* **TASK GOAL**: Please copy every line with the string "camera" from the entries below.

[Dataset entries]
::::::

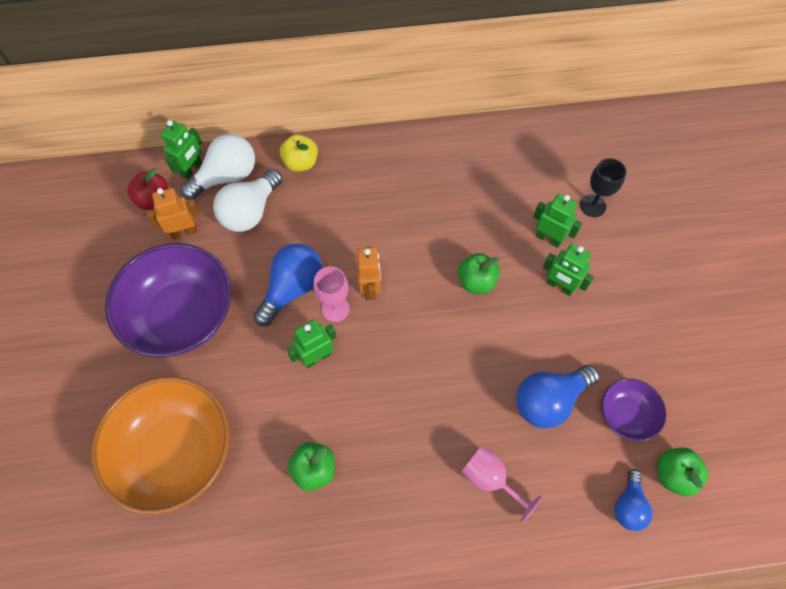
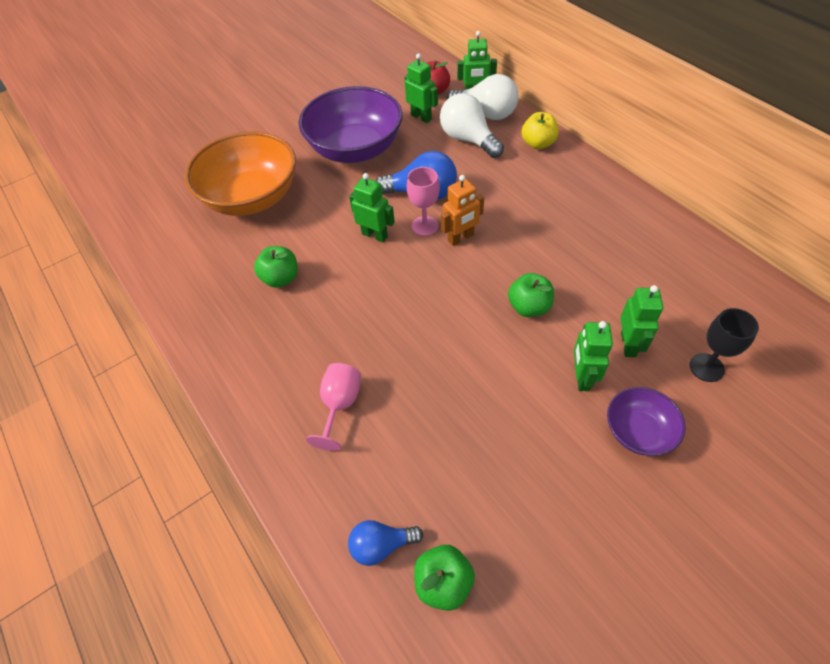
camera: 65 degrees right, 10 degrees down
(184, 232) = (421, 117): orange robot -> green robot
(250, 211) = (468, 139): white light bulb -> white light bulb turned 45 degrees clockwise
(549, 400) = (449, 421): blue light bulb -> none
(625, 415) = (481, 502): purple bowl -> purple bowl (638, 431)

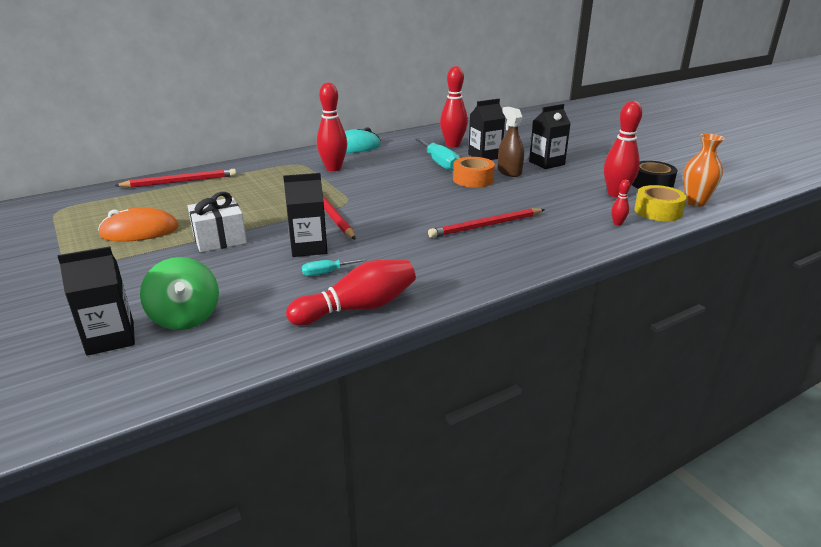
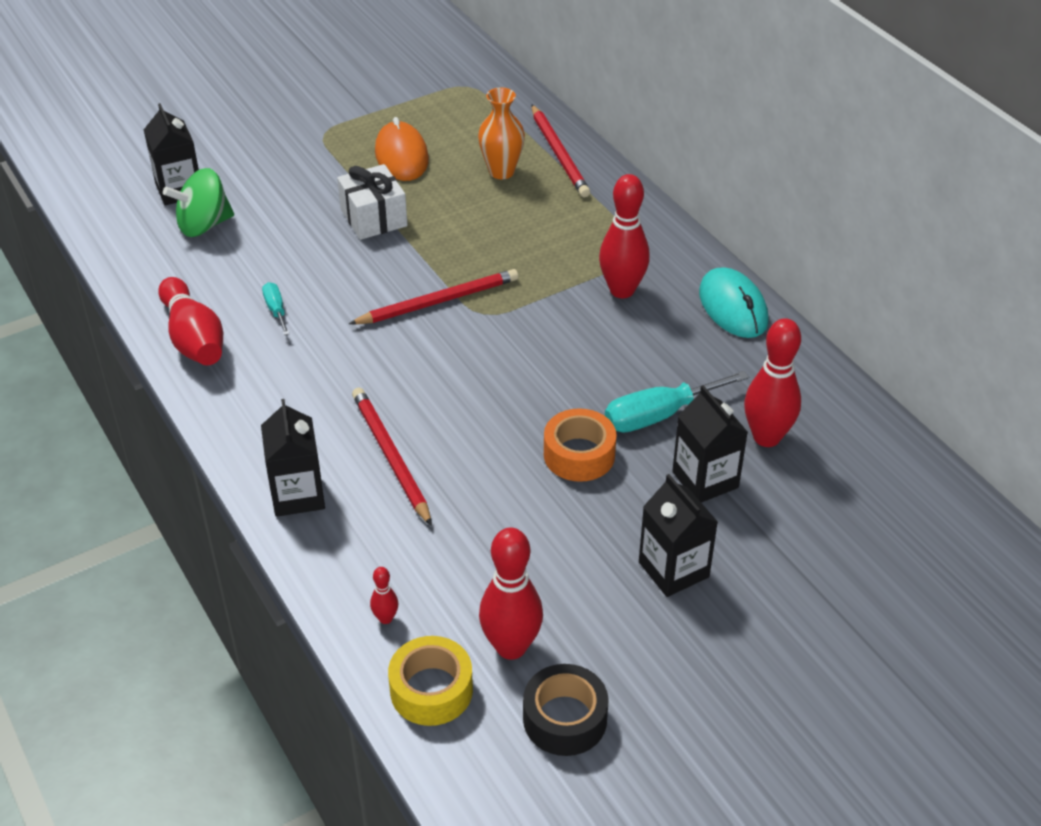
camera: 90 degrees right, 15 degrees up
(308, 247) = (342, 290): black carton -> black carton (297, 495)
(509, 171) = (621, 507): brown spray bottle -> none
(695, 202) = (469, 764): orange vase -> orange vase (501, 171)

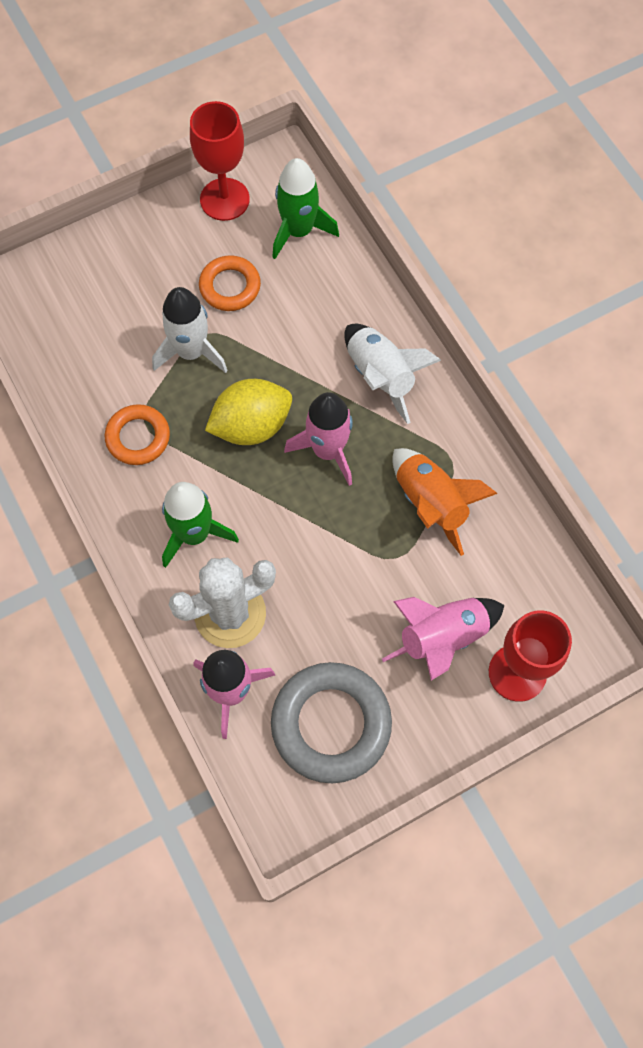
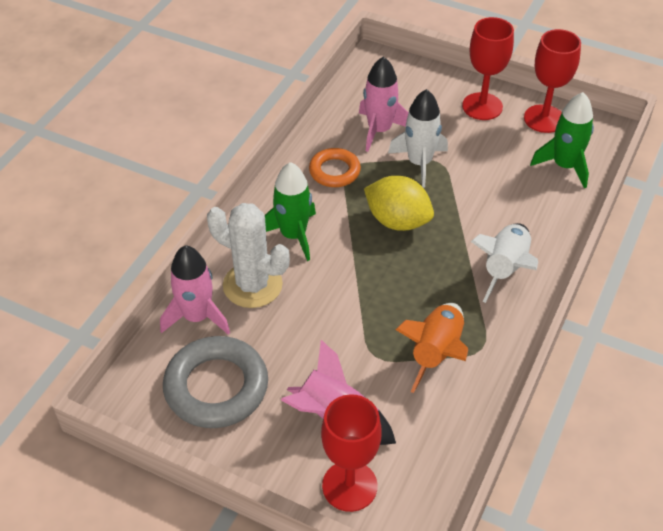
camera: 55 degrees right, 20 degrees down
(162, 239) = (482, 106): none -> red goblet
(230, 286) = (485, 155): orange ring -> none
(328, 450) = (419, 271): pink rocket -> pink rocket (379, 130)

::::::

* **WRITTEN ANSWER**:
camera: 65 degrees right, 10 degrees down
camera: 90 degrees right, 15 degrees up
camera: 55 degrees right, 20 degrees down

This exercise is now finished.